> **PROBLEM STATEMENT**
Once the records below have been read, copy them all out exactly.

Recorded data:
========================
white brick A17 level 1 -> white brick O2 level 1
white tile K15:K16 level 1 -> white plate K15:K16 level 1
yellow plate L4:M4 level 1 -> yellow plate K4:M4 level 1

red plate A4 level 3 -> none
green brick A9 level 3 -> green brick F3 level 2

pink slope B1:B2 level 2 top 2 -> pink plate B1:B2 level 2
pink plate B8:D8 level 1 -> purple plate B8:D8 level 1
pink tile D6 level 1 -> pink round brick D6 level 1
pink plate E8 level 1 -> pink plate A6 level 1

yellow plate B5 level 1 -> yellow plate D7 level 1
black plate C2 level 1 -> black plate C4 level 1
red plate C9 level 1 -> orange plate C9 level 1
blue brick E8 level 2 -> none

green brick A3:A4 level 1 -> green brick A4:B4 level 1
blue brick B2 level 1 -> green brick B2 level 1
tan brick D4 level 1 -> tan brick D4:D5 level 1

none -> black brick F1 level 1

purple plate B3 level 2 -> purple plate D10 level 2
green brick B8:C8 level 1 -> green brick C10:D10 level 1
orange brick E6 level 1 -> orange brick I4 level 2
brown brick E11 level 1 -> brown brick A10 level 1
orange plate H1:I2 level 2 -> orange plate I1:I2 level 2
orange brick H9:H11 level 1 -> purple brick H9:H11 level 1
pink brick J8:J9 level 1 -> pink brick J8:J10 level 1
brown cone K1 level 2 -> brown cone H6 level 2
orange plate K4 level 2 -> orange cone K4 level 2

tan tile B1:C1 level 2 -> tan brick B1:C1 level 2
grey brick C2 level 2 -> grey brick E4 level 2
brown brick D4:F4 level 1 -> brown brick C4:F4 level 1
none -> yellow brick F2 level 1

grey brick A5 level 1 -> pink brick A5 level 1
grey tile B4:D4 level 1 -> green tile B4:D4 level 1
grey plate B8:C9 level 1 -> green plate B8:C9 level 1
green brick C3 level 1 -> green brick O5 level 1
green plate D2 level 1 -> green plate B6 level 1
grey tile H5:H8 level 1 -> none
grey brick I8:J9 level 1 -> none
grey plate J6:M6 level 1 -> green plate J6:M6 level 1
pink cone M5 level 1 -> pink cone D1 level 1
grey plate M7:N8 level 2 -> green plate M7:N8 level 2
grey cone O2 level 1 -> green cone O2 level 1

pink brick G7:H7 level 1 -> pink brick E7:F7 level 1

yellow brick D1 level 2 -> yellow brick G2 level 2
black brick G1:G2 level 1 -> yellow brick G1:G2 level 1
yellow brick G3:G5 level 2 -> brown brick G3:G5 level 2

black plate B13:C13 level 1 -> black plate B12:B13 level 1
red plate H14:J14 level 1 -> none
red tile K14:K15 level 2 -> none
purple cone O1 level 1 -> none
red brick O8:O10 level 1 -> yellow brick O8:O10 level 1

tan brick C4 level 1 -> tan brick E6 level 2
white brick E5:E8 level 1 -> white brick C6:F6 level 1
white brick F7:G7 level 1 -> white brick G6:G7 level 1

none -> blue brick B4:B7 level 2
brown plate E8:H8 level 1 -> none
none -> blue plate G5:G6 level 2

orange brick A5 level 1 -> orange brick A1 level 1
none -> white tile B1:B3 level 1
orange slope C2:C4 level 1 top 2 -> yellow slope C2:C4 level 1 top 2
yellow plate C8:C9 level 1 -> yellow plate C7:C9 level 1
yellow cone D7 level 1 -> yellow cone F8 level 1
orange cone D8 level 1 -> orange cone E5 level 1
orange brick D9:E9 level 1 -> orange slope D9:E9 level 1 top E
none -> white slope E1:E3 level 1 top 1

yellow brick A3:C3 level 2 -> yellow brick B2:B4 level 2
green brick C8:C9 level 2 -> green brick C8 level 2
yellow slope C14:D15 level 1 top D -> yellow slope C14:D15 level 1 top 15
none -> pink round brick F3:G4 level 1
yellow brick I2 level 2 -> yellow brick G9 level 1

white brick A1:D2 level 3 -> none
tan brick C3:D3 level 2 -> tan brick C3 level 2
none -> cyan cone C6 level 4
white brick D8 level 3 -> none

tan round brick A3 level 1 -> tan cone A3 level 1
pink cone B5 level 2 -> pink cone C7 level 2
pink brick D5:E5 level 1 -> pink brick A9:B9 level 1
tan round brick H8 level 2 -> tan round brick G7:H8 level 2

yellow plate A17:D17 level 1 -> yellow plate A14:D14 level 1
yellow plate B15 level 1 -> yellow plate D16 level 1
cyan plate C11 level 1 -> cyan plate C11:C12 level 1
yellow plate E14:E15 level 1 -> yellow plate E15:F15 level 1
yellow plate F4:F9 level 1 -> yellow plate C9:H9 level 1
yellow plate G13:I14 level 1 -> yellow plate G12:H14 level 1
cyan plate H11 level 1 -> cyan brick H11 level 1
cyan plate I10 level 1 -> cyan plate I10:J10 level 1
========================
> **TASK RESPONSE**
white brick A17 level 1 -> white brick O2 level 1
white tile K15:K16 level 1 -> white plate K15:K16 level 1
yellow plate L4:M4 level 1 -> yellow plate K4:M4 level 1

red plate A4 level 3 -> none
green brick A9 level 3 -> green brick F3 level 2

pink slope B1:B2 level 2 top 2 -> pink plate B1:B2 level 2
pink plate B8:D8 level 1 -> purple plate B8:D8 level 1
pink tile D6 level 1 -> pink round brick D6 level 1
pink plate E8 level 1 -> pink plate A6 level 1

yellow plate B5 level 1 -> yellow plate D7 level 1
black plate C2 level 1 -> black plate C4 level 1
red plate C9 level 1 -> orange plate C9 level 1
blue brick E8 level 2 -> none

green brick A3:A4 level 1 -> green brick A4:B4 level 1
blue brick B2 level 1 -> green brick B2 level 1
tan brick D4 level 1 -> tan brick D4:D5 level 1

none -> black brick F1 level 1

purple plate B3 level 2 -> purple plate D10 level 2
green brick B8:C8 level 1 -> green brick C10:D10 level 1
orange brick E6 level 1 -> orange brick I4 level 2
brown brick E11 level 1 -> brown brick A10 level 1
orange plate H1:I2 level 2 -> orange plate I1:I2 level 2
orange brick H9:H11 level 1 -> purple brick H9:H11 level 1
pink brick J8:J9 level 1 -> pink brick J8:J10 level 1
brown cone K1 level 2 -> brown cone H6 level 2
orange plate K4 level 2 -> orange cone K4 level 2

tan tile B1:C1 level 2 -> tan brick B1:C1 level 2
grey brick C2 level 2 -> grey brick E4 level 2
brown brick D4:F4 level 1 -> brown brick C4:F4 level 1
none -> yellow brick F2 level 1

grey brick A5 level 1 -> pink brick A5 level 1
grey tile B4:D4 level 1 -> green tile B4:D4 level 1
grey plate B8:C9 level 1 -> green plate B8:C9 level 1
green brick C3 level 1 -> green brick O5 level 1
green plate D2 level 1 -> green plate B6 level 1
grey tile H5:H8 level 1 -> none
grey brick I8:J9 level 1 -> none
grey plate J6:M6 level 1 -> green plate J6:M6 level 1
pink cone M5 level 1 -> pink cone D1 level 1
grey plate M7:N8 level 2 -> green plate M7:N8 level 2
grey cone O2 level 1 -> green cone O2 level 1

pink brick G7:H7 level 1 -> pink brick E7:F7 level 1

yellow brick D1 level 2 -> yellow brick G2 level 2
black brick G1:G2 level 1 -> yellow brick G1:G2 level 1
yellow brick G3:G5 level 2 -> brown brick G3:G5 level 2

black plate B13:C13 level 1 -> black plate B12:B13 level 1
red plate H14:J14 level 1 -> none
red tile K14:K15 level 2 -> none
purple cone O1 level 1 -> none
red brick O8:O10 level 1 -> yellow brick O8:O10 level 1

tan brick C4 level 1 -> tan brick E6 level 2
white brick E5:E8 level 1 -> white brick C6:F6 level 1
white brick F7:G7 level 1 -> white brick G6:G7 level 1

none -> blue brick B4:B7 level 2
brown plate E8:H8 level 1 -> none
none -> blue plate G5:G6 level 2

orange brick A5 level 1 -> orange brick A1 level 1
none -> white tile B1:B3 level 1
orange slope C2:C4 level 1 top 2 -> yellow slope C2:C4 level 1 top 2
yellow plate C8:C9 level 1 -> yellow plate C7:C9 level 1
yellow cone D7 level 1 -> yellow cone F8 level 1
orange cone D8 level 1 -> orange cone E5 level 1
orange brick D9:E9 level 1 -> orange slope D9:E9 level 1 top E
none -> white slope E1:E3 level 1 top 1

yellow brick A3:C3 level 2 -> yellow brick B2:B4 level 2
green brick C8:C9 level 2 -> green brick C8 level 2
yellow slope C14:D15 level 1 top D -> yellow slope C14:D15 level 1 top 15
none -> pink round brick F3:G4 level 1
yellow brick I2 level 2 -> yellow brick G9 level 1

white brick A1:D2 level 3 -> none
tan brick C3:D3 level 2 -> tan brick C3 level 2
none -> cyan cone C6 level 4
white brick D8 level 3 -> none

tan round brick A3 level 1 -> tan cone A3 level 1
pink cone B5 level 2 -> pink cone C7 level 2
pink brick D5:E5 level 1 -> pink brick A9:B9 level 1
tan round brick H8 level 2 -> tan round brick G7:H8 level 2

yellow plate A17:D17 level 1 -> yellow plate A14:D14 level 1
yellow plate B15 level 1 -> yellow plate D16 level 1
cyan plate C11 level 1 -> cyan plate C11:C12 level 1
yellow plate E14:E15 level 1 -> yellow plate E15:F15 level 1
yellow plate F4:F9 level 1 -> yellow plate C9:H9 level 1
yellow plate G13:I14 level 1 -> yellow plate G12:H14 level 1
cyan plate H11 level 1 -> cyan brick H11 level 1
cyan plate I10 level 1 -> cyan plate I10:J10 level 1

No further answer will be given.